If a record holds a picture, leave the picture out and copy everything else exactly.

╭──

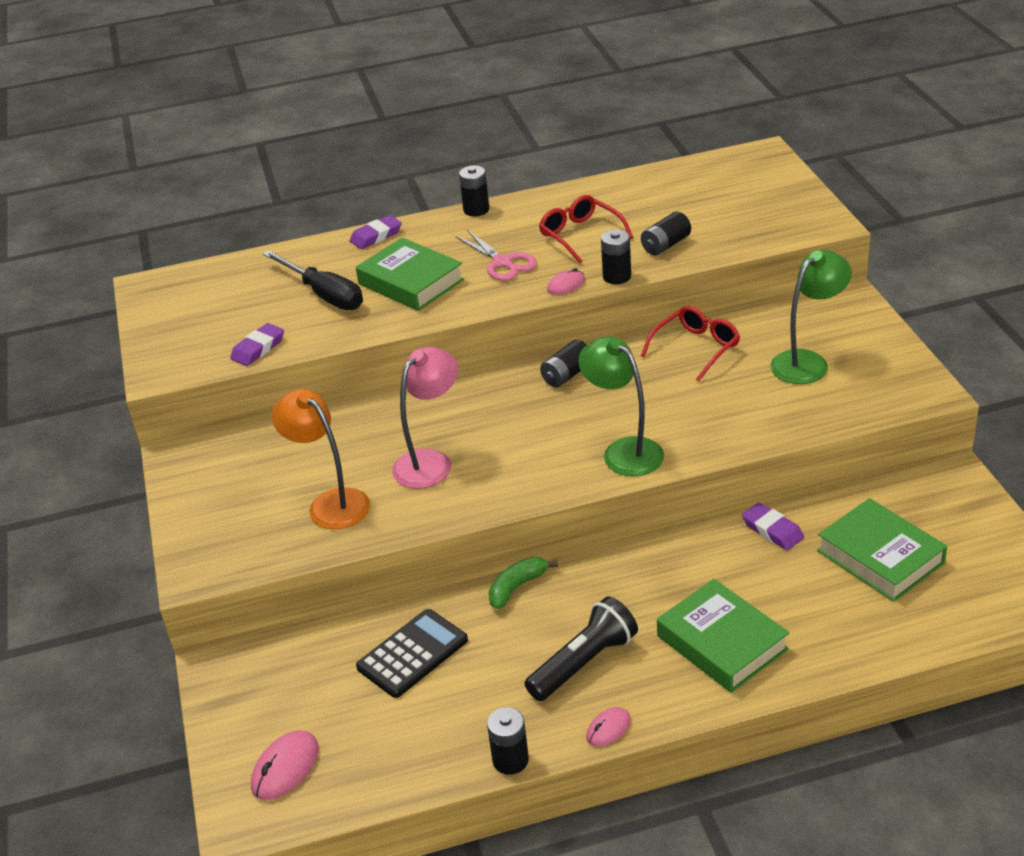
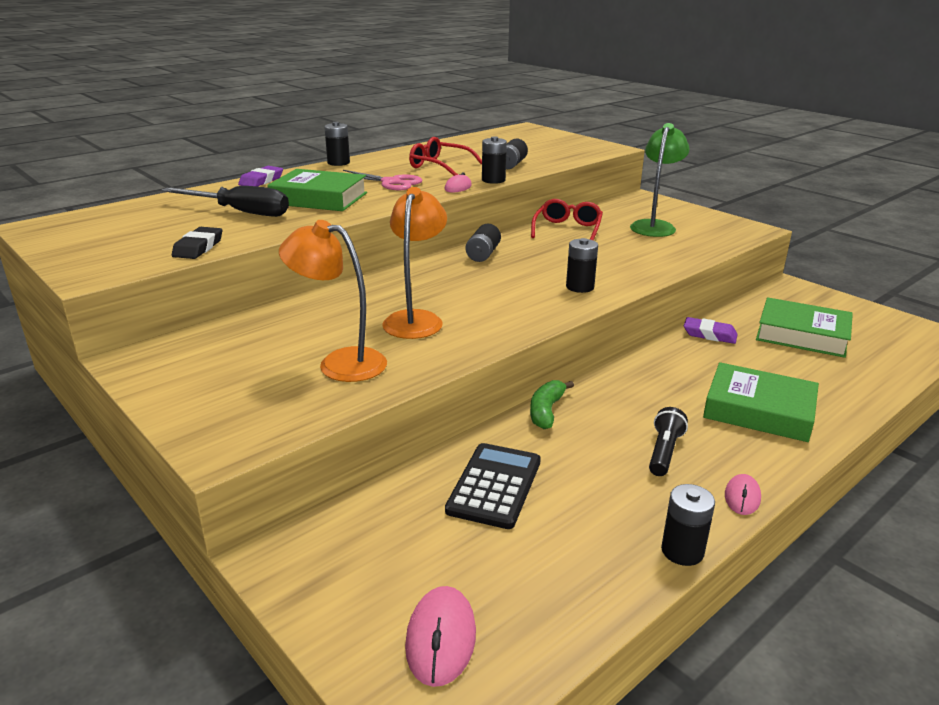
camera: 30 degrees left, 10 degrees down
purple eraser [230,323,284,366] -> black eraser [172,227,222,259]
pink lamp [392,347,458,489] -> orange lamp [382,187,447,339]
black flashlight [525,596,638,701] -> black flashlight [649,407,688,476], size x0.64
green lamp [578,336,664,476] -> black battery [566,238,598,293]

╰──

Solution to the exercise –
camera: 30 degrees left, 10 degrees down
purple eraser [230,323,284,366] -> black eraser [172,227,222,259]
pink lamp [392,347,458,489] -> orange lamp [382,187,447,339]
black flashlight [525,596,638,701] -> black flashlight [649,407,688,476], size x0.64
green lamp [578,336,664,476] -> black battery [566,238,598,293]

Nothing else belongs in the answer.